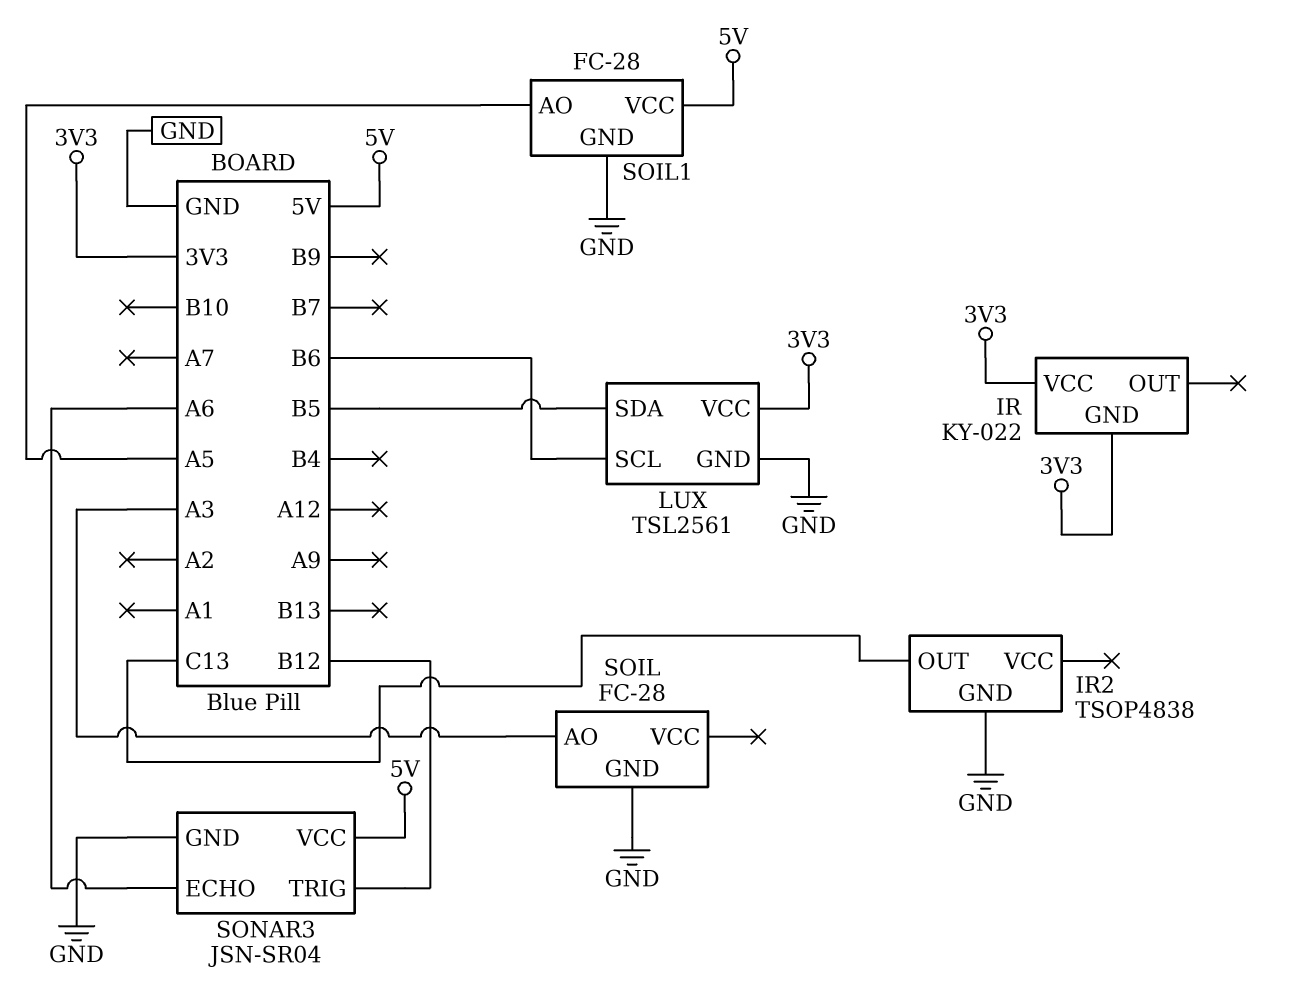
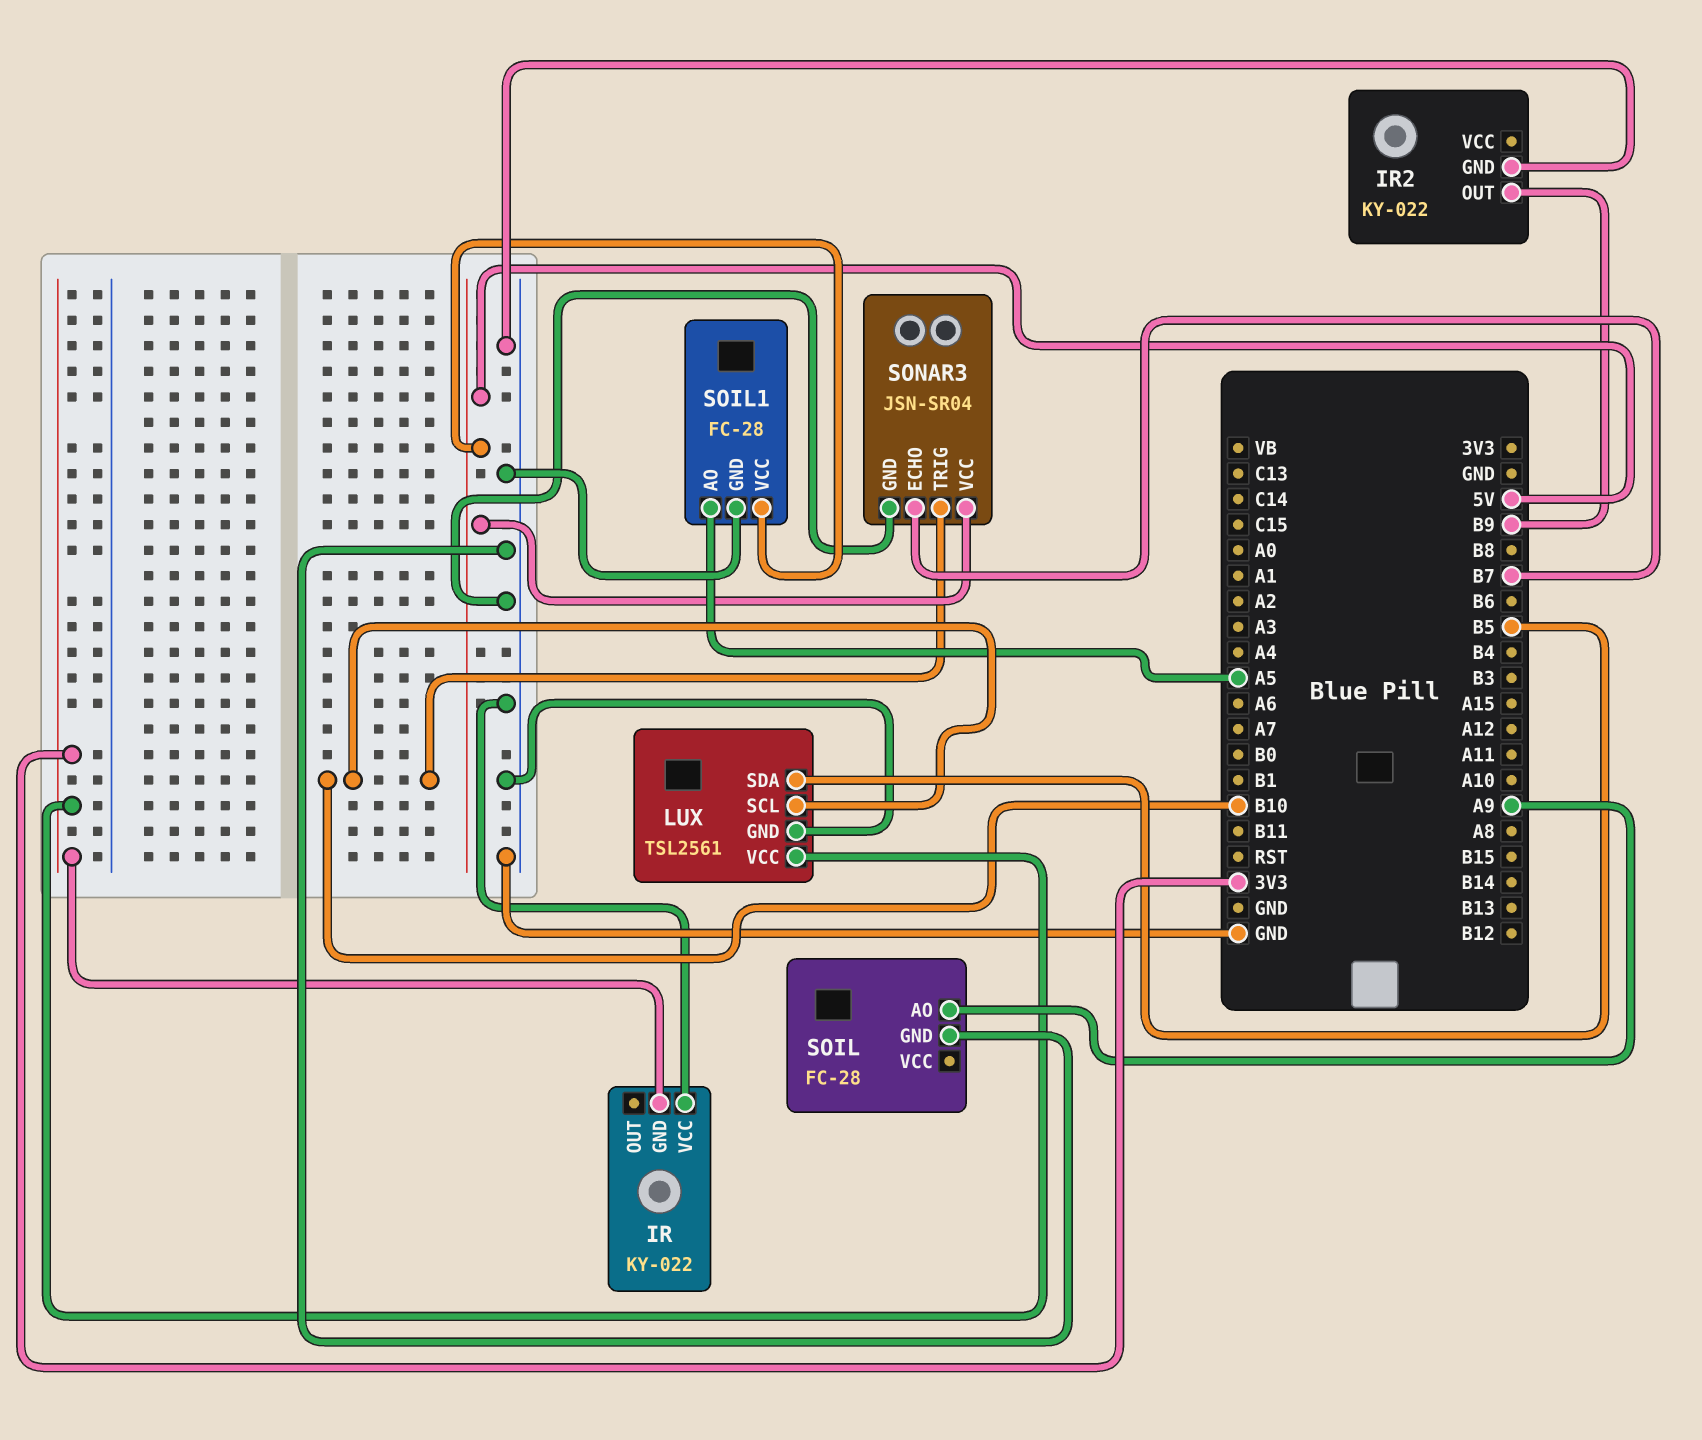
IR pin VCC: 3V3 -> GND
IR2: TSOP4838 -> KY-022
IR2 pin OUT: C13 -> B9
LUX pin SCL: B6 -> B10
SOIL pin AO: A3 -> A9
SONAR3 pin ECHO: A6 -> B7
SONAR3 pin TRIG: B12 -> B10

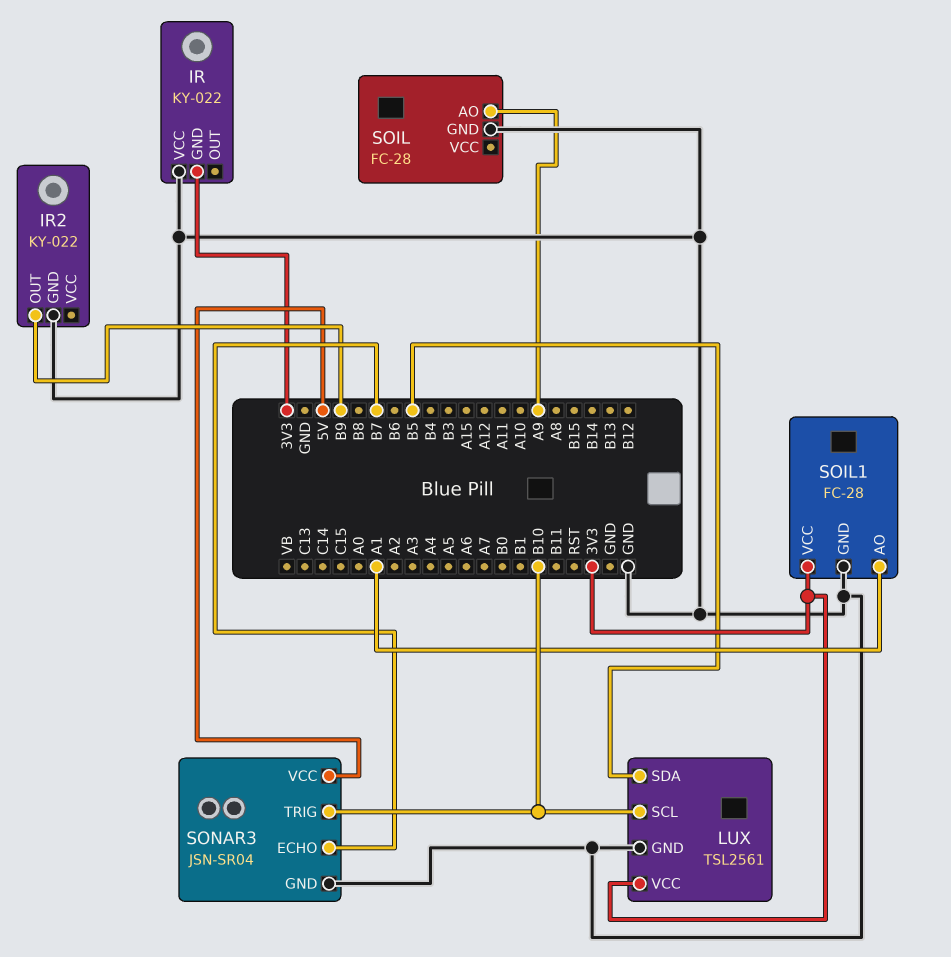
SOIL1 pin AO: A5 -> A1
SOIL1 pin VCC: 5V -> 3V3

▶ _Task description_
Begin with the line that has "SONAR3 pin ECHO: A6 -> B7" and continue to the last line of the entries, printing each line exactly and nothing else; include both ends and skip the pictures.

▶ _The answer_
SONAR3 pin ECHO: A6 -> B7
SONAR3 pin TRIG: B12 -> B10

SOIL1 pin AO: A5 -> A1
SOIL1 pin VCC: 5V -> 3V3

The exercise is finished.